**PROMPT:**
The entries below contain a line with "(582, 175) = (343, 174): orange" and a line with "(501, 159) = (348, 228): orange". Retype exactly everything from the first down to the second, both included, and nothing else.

**THE DATA:**
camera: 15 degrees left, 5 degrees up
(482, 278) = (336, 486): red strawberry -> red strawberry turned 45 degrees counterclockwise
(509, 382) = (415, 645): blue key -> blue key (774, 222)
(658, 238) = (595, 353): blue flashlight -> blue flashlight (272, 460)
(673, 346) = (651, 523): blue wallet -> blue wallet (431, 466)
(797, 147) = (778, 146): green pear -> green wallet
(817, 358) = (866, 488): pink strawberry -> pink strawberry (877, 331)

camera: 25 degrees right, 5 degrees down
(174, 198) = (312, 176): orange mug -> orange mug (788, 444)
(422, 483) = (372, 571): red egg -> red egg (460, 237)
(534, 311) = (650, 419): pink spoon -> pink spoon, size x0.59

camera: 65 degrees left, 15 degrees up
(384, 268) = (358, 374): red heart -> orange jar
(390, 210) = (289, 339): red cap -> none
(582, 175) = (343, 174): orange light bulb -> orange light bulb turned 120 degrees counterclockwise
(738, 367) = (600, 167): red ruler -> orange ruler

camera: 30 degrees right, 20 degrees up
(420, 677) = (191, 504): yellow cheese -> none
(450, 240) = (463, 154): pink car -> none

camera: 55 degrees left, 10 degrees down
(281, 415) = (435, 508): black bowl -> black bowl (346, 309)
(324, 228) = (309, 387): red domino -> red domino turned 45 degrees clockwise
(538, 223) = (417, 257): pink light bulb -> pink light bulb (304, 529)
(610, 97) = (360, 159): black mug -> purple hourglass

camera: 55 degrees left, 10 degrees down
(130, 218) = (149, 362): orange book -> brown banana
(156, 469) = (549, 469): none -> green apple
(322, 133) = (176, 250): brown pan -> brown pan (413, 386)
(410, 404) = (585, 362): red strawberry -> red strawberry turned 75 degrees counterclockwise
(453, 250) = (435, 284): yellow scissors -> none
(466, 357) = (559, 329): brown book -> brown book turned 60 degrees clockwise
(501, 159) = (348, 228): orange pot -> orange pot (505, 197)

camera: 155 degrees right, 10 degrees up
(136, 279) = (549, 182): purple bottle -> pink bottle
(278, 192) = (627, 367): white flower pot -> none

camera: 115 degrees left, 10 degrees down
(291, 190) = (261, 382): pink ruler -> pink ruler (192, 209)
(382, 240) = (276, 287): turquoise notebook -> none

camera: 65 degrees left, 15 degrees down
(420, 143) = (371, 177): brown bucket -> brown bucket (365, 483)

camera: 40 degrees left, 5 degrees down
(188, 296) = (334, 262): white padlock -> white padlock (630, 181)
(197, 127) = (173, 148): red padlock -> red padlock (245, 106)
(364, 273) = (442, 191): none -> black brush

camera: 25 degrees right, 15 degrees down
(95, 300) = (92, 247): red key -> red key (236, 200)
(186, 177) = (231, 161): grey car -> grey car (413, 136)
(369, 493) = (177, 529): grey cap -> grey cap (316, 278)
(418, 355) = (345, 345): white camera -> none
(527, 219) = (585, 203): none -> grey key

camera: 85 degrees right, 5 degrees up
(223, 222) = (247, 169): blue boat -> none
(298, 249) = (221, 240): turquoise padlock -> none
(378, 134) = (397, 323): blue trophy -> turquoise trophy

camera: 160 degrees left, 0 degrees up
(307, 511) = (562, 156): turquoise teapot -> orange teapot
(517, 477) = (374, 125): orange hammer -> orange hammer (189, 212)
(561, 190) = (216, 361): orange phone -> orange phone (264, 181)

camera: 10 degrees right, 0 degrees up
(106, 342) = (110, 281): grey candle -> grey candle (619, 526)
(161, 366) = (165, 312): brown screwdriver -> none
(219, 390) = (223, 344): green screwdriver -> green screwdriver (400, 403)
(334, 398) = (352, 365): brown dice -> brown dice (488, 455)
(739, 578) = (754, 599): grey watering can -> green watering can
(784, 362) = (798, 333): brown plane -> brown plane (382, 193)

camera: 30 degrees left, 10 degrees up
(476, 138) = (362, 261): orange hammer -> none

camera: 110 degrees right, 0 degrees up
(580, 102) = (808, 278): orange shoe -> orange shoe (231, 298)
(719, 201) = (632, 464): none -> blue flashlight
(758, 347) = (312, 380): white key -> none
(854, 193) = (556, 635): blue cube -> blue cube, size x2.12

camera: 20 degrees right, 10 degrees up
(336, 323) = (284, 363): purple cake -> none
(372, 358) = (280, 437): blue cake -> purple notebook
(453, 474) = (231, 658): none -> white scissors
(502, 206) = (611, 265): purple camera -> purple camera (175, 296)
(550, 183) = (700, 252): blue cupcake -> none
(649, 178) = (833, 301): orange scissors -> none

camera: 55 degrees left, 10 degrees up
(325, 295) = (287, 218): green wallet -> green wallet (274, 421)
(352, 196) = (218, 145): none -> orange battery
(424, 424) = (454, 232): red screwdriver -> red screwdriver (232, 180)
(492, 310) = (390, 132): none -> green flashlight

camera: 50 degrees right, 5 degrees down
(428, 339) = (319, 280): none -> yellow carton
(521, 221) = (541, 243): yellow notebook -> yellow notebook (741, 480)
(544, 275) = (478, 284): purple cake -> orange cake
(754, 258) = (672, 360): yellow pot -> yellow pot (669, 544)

**EXERCISE OUTPUT:**
(582, 175) = (343, 174): orange light bulb -> orange light bulb turned 120 degrees counterclockwise
(738, 367) = (600, 167): red ruler -> orange ruler

camera: 30 degrees right, 20 degrees up
(420, 677) = (191, 504): yellow cheese -> none
(450, 240) = (463, 154): pink car -> none

camera: 55 degrees left, 10 degrees down
(281, 415) = (435, 508): black bowl -> black bowl (346, 309)
(324, 228) = (309, 387): red domino -> red domino turned 45 degrees clockwise
(538, 223) = (417, 257): pink light bulb -> pink light bulb (304, 529)
(610, 97) = (360, 159): black mug -> purple hourglass

camera: 55 degrees left, 10 degrees down
(130, 218) = (149, 362): orange book -> brown banana
(156, 469) = (549, 469): none -> green apple
(322, 133) = (176, 250): brown pan -> brown pan (413, 386)
(410, 404) = (585, 362): red strawberry -> red strawberry turned 75 degrees counterclockwise
(453, 250) = (435, 284): yellow scissors -> none
(466, 357) = (559, 329): brown book -> brown book turned 60 degrees clockwise
(501, 159) = (348, 228): orange pot -> orange pot (505, 197)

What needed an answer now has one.